The listing below must be repeated word for word, with its images excluded.

### Supplied data
Start of Block
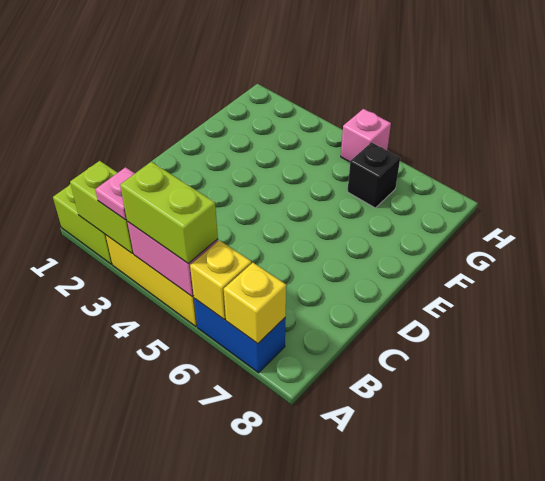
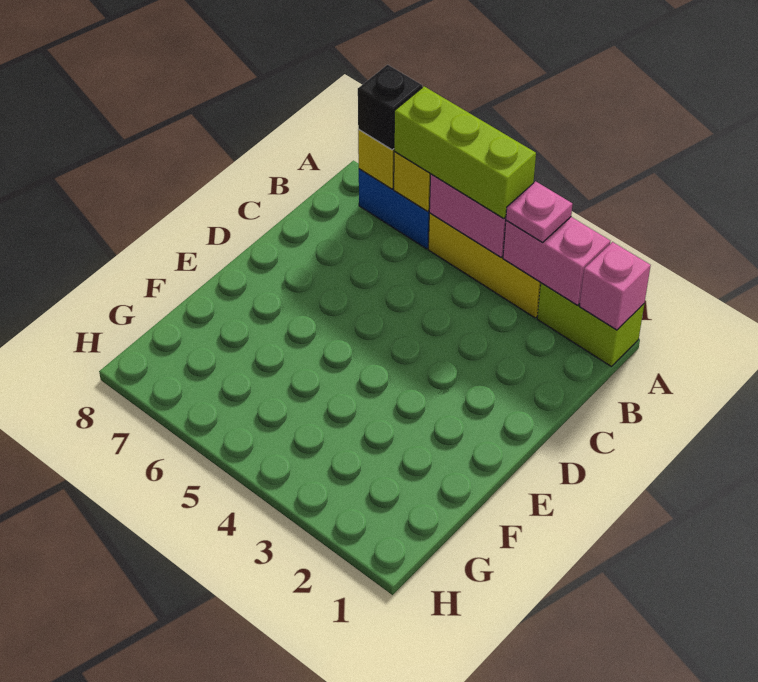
lime brick A2:A3 level 2 -> pink brick A2:A3 level 2
lime brick A4:A5 level 3 -> lime brick A4:A6 level 3
black brick G6 level 1 -> black brick A7 level 3
pink brick H5 level 1 -> pink brick A1 level 2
End of Block
### Answer box
lime brick A2:A3 level 2 -> pink brick A2:A3 level 2
lime brick A4:A5 level 3 -> lime brick A4:A6 level 3
black brick G6 level 1 -> black brick A7 level 3
pink brick H5 level 1 -> pink brick A1 level 2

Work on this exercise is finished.